Data to process
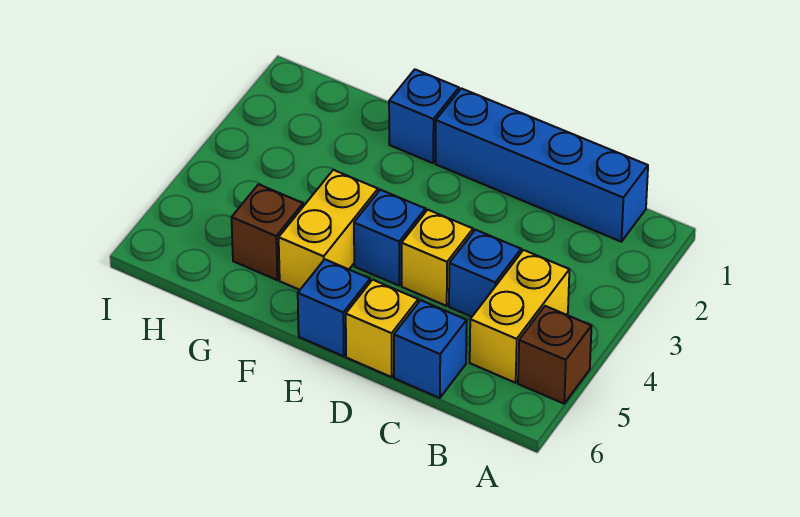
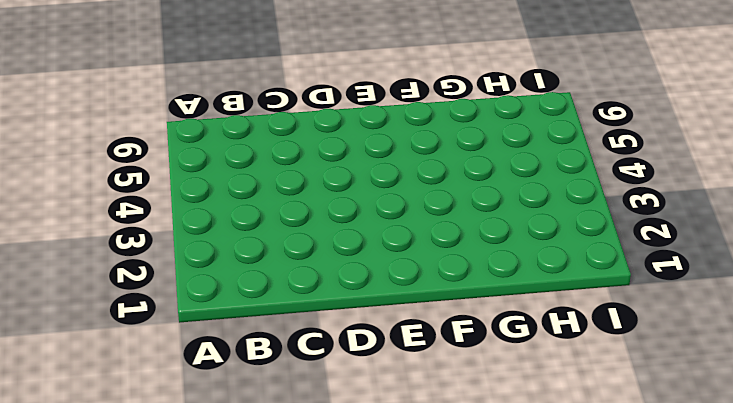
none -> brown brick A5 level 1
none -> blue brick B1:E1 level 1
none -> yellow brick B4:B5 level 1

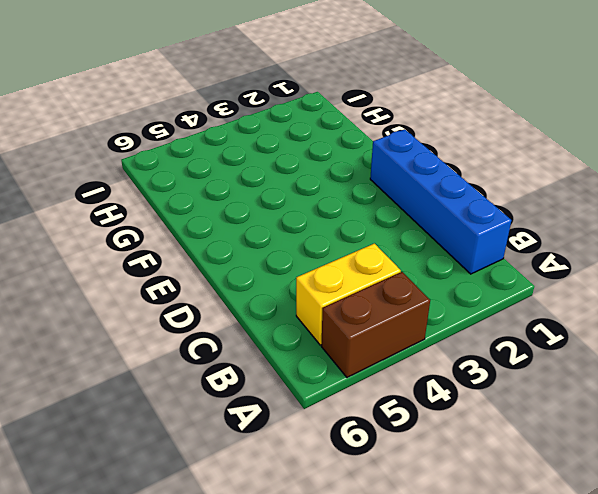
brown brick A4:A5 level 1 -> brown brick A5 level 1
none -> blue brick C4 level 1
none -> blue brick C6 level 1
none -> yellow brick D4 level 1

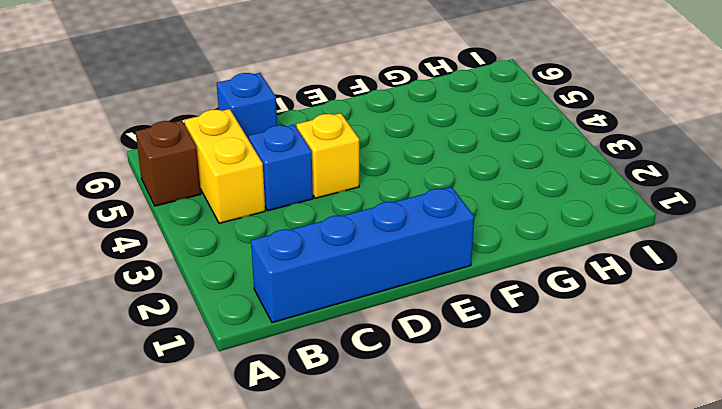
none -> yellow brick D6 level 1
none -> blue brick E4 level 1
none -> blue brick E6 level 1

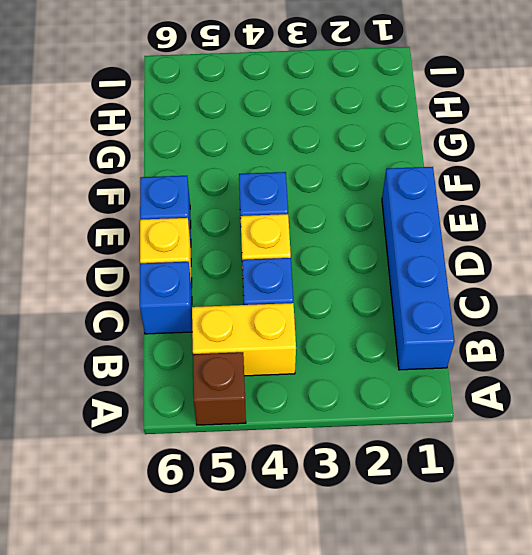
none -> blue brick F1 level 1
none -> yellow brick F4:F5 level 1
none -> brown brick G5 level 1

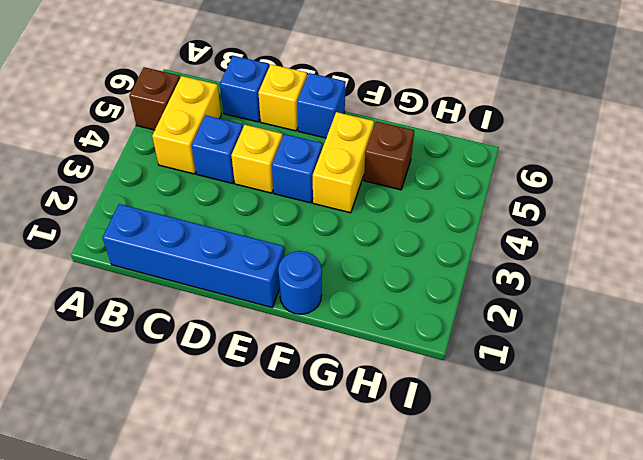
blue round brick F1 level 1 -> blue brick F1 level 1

Directions
Reproduce the records above word for word, without the images.

Problem solution
none -> brown brick A5 level 1
none -> blue brick B1:E1 level 1
none -> yellow brick B4:B5 level 1

brown brick A4:A5 level 1 -> brown brick A5 level 1
none -> blue brick C4 level 1
none -> blue brick C6 level 1
none -> yellow brick D4 level 1

none -> yellow brick D6 level 1
none -> blue brick E4 level 1
none -> blue brick E6 level 1

none -> blue brick F1 level 1
none -> yellow brick F4:F5 level 1
none -> brown brick G5 level 1

blue round brick F1 level 1 -> blue brick F1 level 1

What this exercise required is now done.